(Beginning of MATERIAL SUPPLIED)
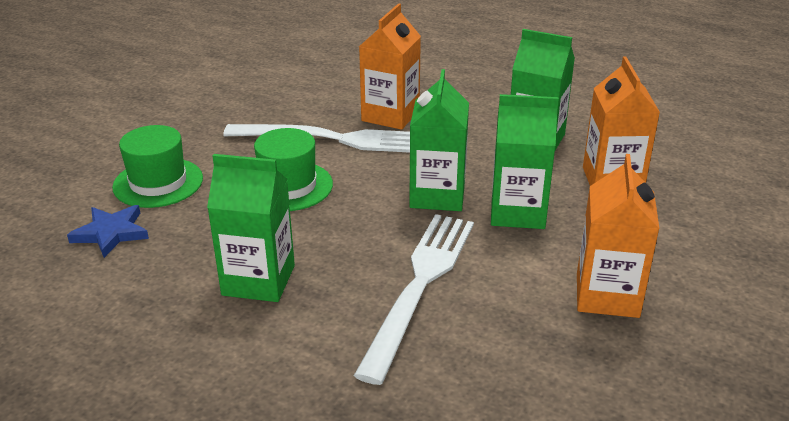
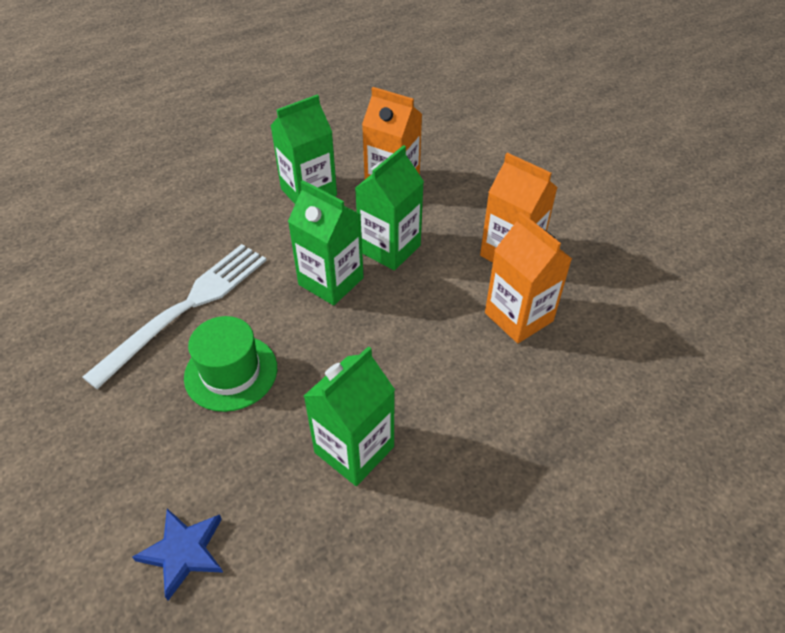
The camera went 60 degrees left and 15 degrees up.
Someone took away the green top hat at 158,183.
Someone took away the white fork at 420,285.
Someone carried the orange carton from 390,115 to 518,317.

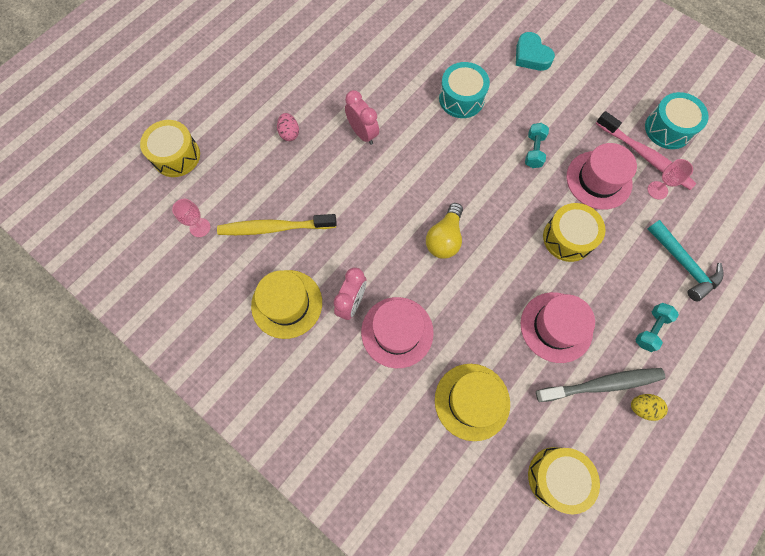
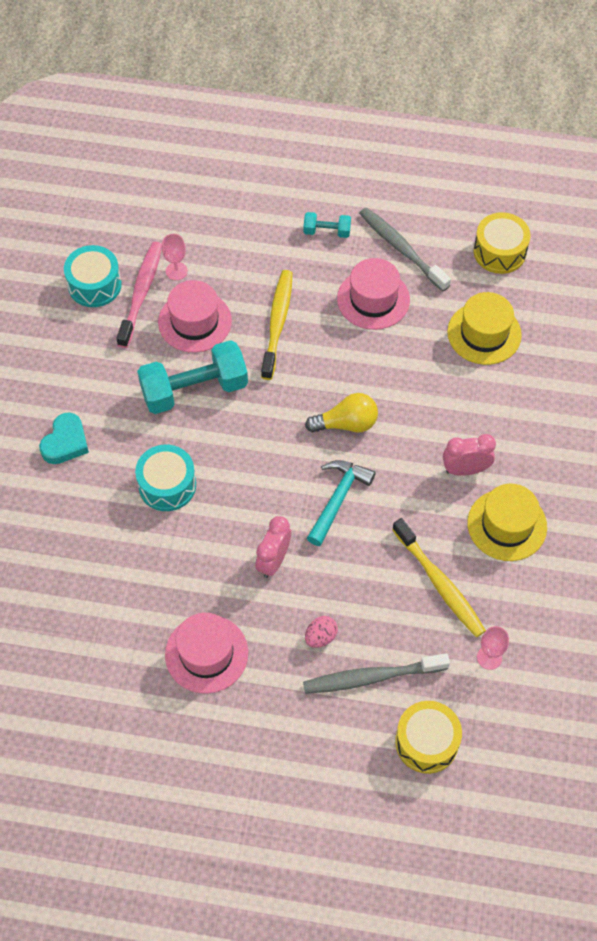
The camera went 120 degrees left and 10 degrees down.
Someone took away the bright yellow toy egg at 642,407.
Someone put down the ash-grey toothbrush at 372,677.
Someone carried the pink top hat from 397,332 to 206,654.
Someone carried the turquoise claw hammer from 683,264 to 338,499.
Someone swapped the bright yellow snare drum at 568,238 for the bright yellow toothbrush at 277,323.
Someone scaled the turquoise free weight at 534,151 by 2.08.

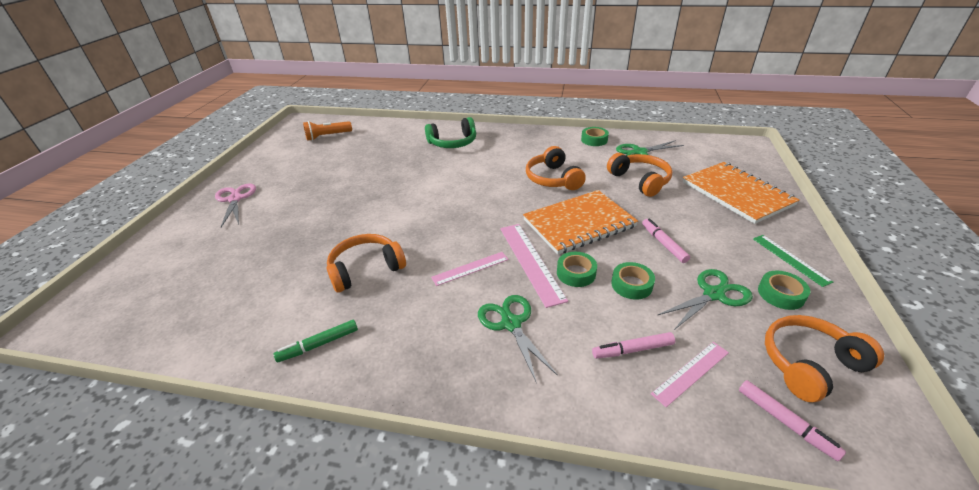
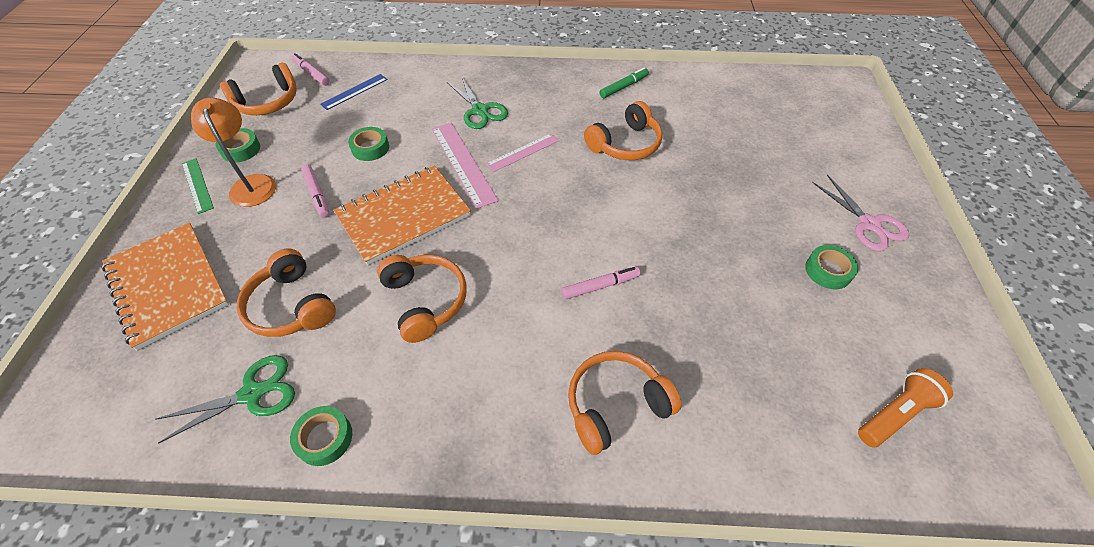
The camera went 170 degrees right and 15 degrees up.
Someone took away the green scissors at 714,294.
Someone put down the orange reading lamp at 251,184.
Someone carried the green roll of tape from 576,273 to 828,271.
Someone carried the pink marker pen from 632,350 to 600,286.
Someone repainted the green over-ear headphones at 453,143, which became the orange over-ear headphones at 615,405.
Someone repainted the pink measuring stick at 690,373, which became the royal blue measuring stick at 354,91.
(End of MATERIAL SUPPLIED)
DIRECTIONS FOR THIS TASK »
Repeat the records above exactly, without any pictures.

RESULT FOR THIS EXERCISE »
The camera went 60 degrees left and 15 degrees up.
Someone took away the green top hat at 158,183.
Someone took away the white fork at 420,285.
Someone carried the orange carton from 390,115 to 518,317.

The camera went 120 degrees left and 10 degrees down.
Someone took away the bright yellow toy egg at 642,407.
Someone put down the ash-grey toothbrush at 372,677.
Someone carried the pink top hat from 397,332 to 206,654.
Someone carried the turquoise claw hammer from 683,264 to 338,499.
Someone swapped the bright yellow snare drum at 568,238 for the bright yellow toothbrush at 277,323.
Someone scaled the turquoise free weight at 534,151 by 2.08.

The camera went 170 degrees right and 15 degrees up.
Someone took away the green scissors at 714,294.
Someone put down the orange reading lamp at 251,184.
Someone carried the green roll of tape from 576,273 to 828,271.
Someone carried the pink marker pen from 632,350 to 600,286.
Someone repainted the green over-ear headphones at 453,143, which became the orange over-ear headphones at 615,405.
Someone repainted the pink measuring stick at 690,373, which became the royal blue measuring stick at 354,91.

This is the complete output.